### Scene geometry reasoning data
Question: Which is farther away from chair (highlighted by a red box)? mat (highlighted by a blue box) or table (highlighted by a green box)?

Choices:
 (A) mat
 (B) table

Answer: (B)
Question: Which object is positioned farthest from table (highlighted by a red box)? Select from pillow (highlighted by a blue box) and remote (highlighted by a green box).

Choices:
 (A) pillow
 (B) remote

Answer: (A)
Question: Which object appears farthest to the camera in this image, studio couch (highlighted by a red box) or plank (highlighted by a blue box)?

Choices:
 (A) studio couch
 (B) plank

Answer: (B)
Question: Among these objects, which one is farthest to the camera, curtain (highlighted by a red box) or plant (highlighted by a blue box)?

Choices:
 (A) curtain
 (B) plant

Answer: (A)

---

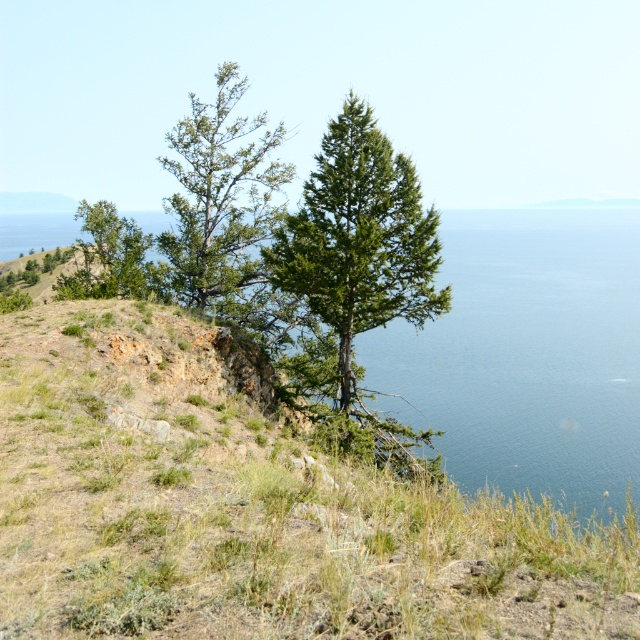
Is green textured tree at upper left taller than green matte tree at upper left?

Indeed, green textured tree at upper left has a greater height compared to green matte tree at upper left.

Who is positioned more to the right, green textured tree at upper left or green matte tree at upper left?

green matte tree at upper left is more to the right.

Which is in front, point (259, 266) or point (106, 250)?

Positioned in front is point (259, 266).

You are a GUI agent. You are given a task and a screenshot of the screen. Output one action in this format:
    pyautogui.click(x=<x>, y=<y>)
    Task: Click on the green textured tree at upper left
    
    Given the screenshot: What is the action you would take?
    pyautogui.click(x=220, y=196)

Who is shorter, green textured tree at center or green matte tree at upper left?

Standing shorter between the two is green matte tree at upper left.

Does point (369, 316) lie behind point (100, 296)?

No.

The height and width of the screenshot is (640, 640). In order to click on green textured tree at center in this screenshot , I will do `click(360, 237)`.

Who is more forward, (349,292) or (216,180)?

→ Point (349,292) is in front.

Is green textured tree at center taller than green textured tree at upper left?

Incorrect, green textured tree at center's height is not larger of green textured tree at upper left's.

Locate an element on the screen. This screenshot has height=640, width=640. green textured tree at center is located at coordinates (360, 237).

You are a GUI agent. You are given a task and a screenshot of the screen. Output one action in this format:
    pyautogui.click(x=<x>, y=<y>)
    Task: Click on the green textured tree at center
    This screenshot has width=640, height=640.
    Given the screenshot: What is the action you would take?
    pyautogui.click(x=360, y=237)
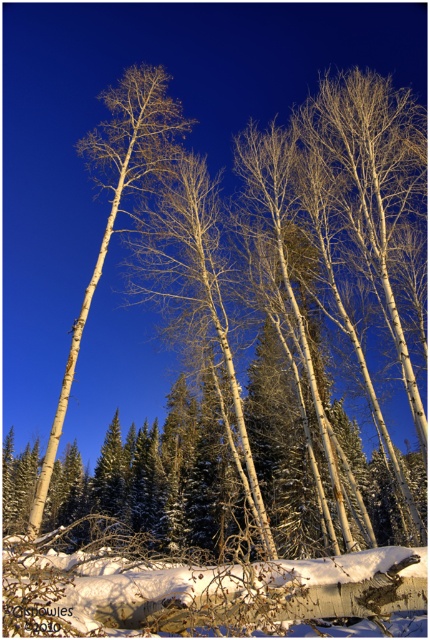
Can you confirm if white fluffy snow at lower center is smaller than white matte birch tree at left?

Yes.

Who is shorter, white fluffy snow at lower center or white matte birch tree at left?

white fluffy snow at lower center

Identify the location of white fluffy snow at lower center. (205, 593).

---

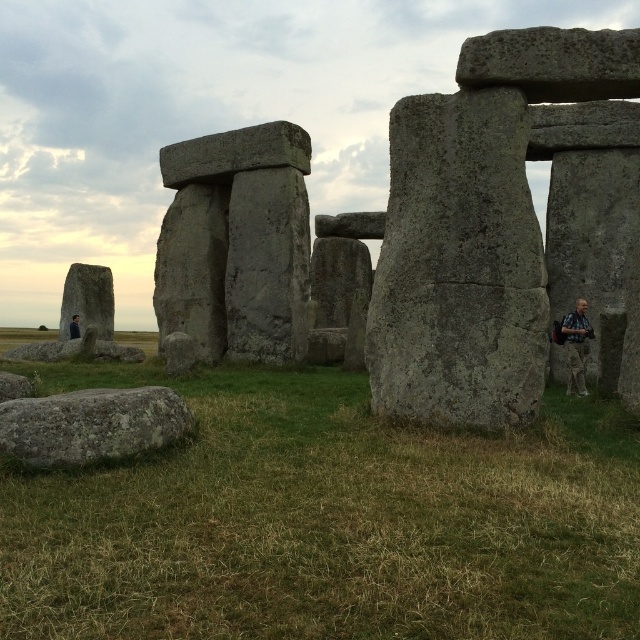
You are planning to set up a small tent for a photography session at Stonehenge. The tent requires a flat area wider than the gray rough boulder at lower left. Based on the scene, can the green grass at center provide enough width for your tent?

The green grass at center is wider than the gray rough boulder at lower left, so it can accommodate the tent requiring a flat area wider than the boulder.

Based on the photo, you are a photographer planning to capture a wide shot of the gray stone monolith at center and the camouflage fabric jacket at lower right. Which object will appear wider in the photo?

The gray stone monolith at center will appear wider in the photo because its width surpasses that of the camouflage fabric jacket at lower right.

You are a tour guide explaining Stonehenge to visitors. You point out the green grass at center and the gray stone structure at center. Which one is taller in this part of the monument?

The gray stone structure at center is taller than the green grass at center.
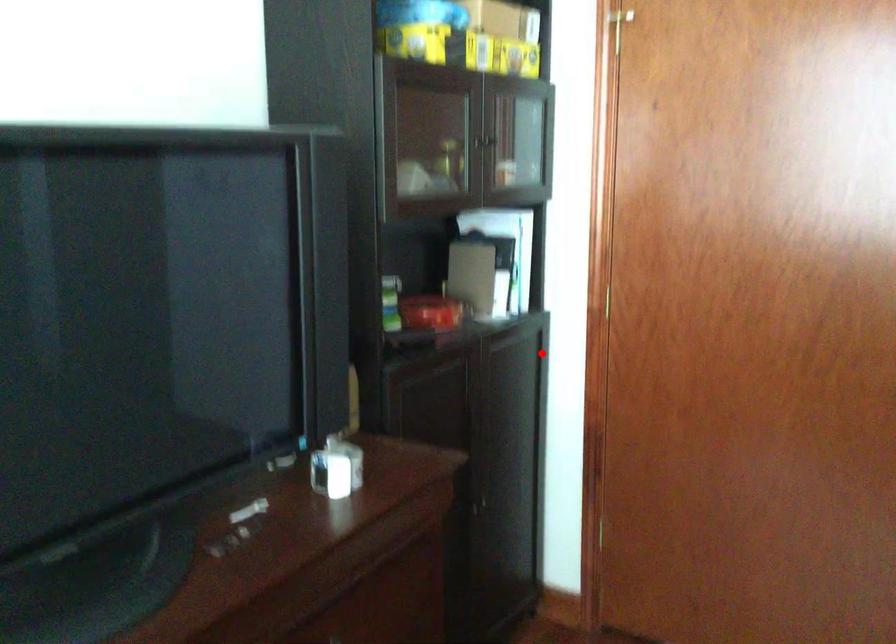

### Problem to solve
Report each line above that contains the word "white". Case counts.

### Output of the task
Can you confirm if white fluffy snow at lower center is smaller than white matte birch tree at left?
Who is shorter, white fluffy snow at lower center or white matte birch tree at left?
white fluffy snow at lower center
Identify the location of white fluffy snow at lower center. (205, 593).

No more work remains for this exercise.